** What the exercise asks **
Lines to return, exactly: from the line with "bear (117 185)" to the line with "to (434 418)" in the entries below, both included.
=== The records ===
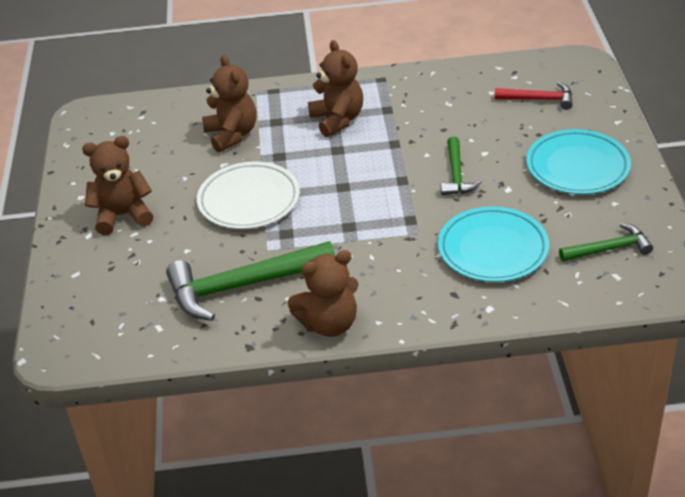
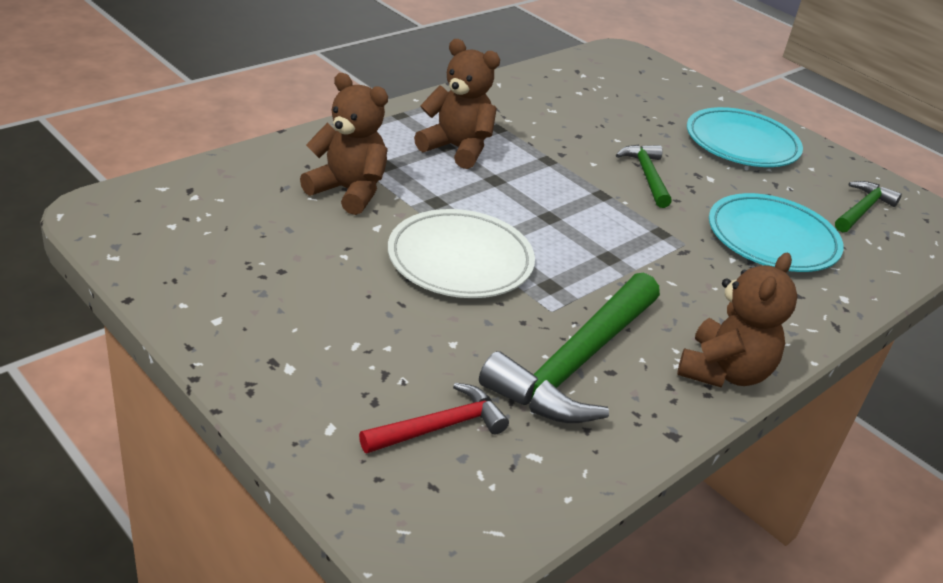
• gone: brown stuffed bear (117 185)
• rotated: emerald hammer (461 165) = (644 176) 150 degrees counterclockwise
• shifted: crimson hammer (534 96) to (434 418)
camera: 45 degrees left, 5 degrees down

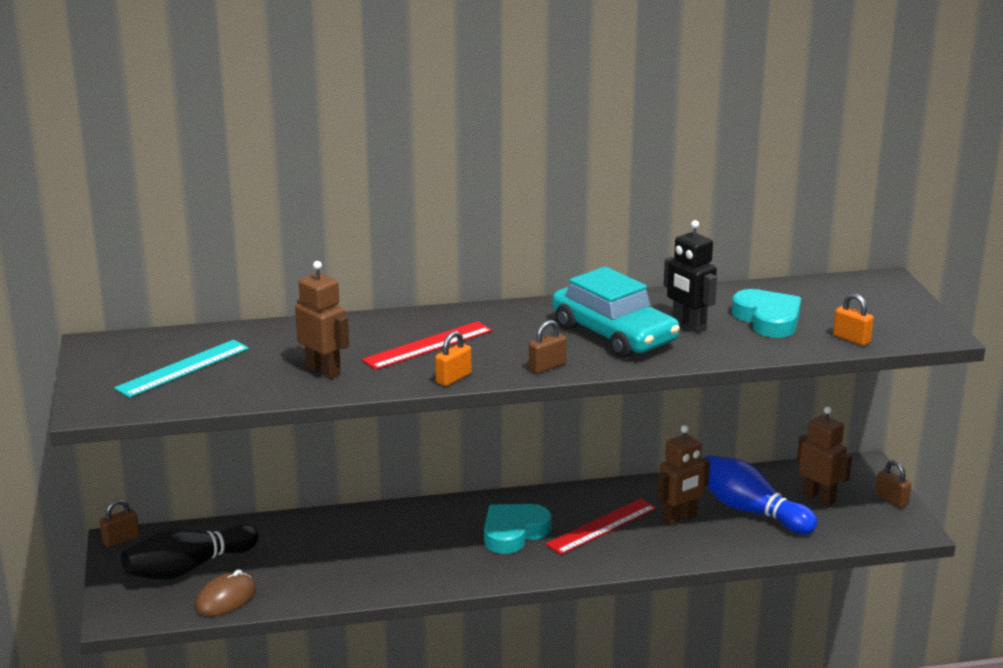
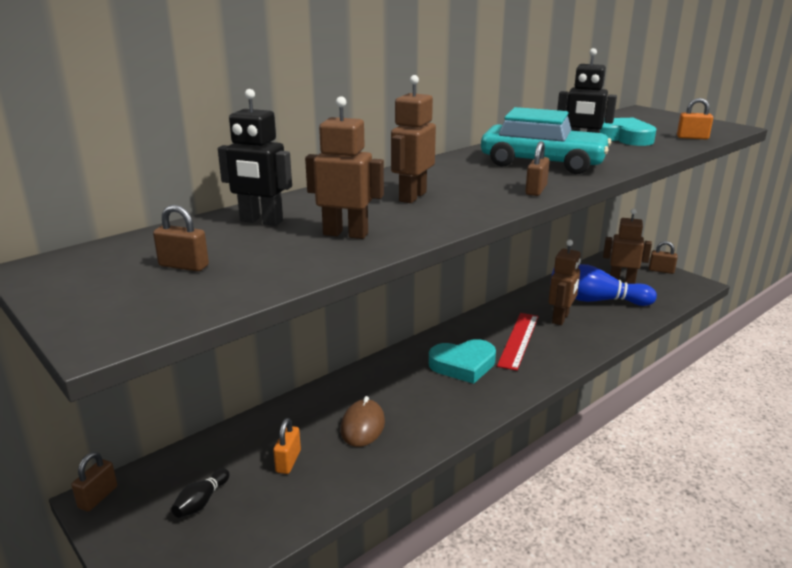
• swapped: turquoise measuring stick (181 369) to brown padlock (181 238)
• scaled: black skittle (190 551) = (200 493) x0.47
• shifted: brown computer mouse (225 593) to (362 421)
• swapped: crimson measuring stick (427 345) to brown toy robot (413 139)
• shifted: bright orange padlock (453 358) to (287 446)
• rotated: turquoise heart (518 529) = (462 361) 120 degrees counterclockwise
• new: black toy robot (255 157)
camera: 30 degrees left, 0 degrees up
===
=== The records ===
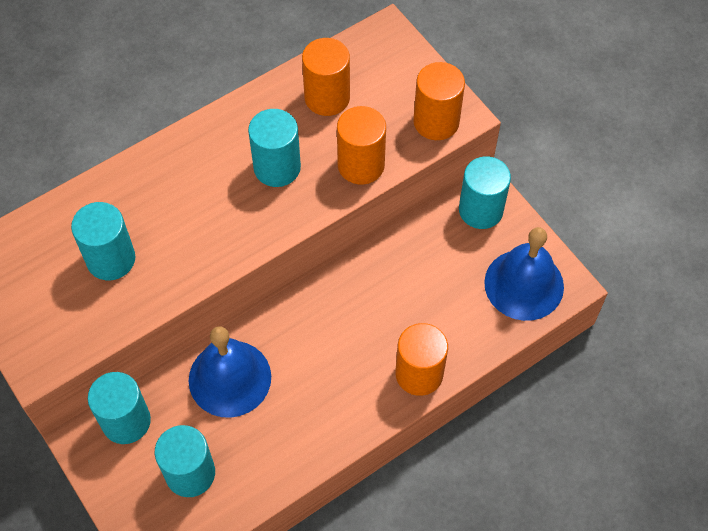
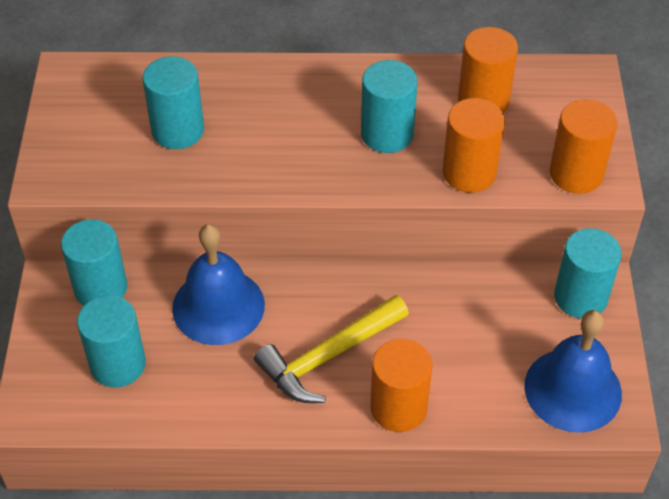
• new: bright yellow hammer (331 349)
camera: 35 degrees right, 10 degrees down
===
=== The records ===
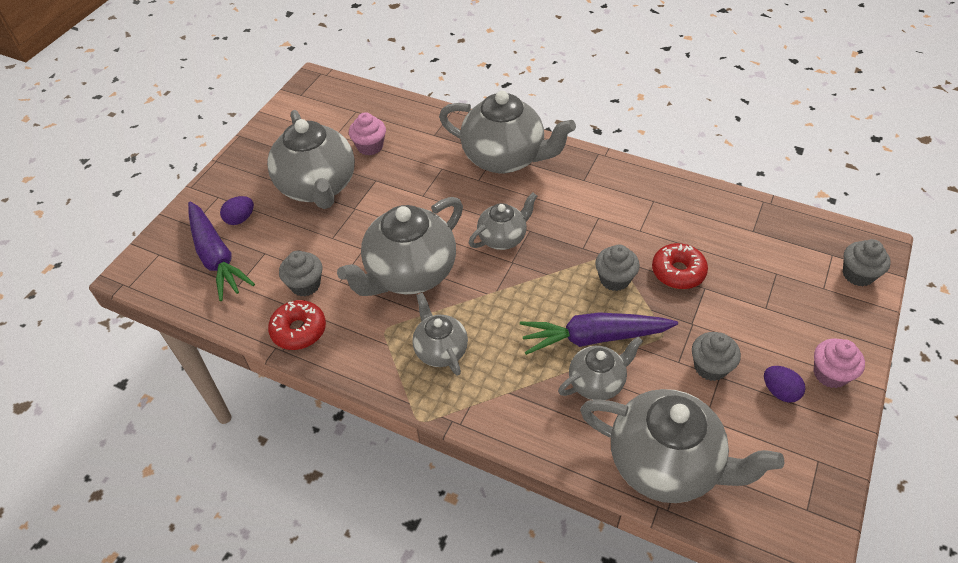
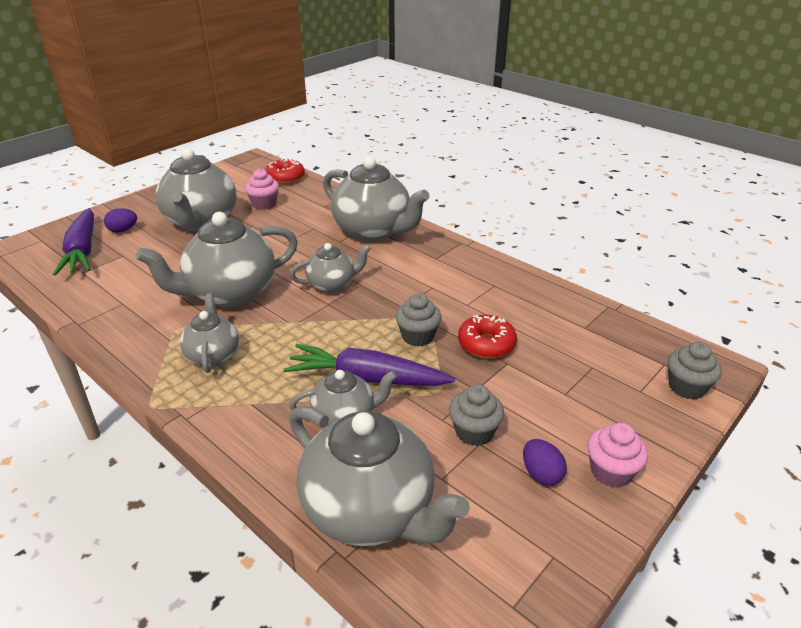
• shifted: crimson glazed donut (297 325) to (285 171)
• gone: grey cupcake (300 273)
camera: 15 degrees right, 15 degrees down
===
** Response **
• gone: brown stuffed bear (117 185)
• rotated: emerald hammer (461 165) = (644 176) 150 degrees counterclockwise
• shifted: crimson hammer (534 96) to (434 418)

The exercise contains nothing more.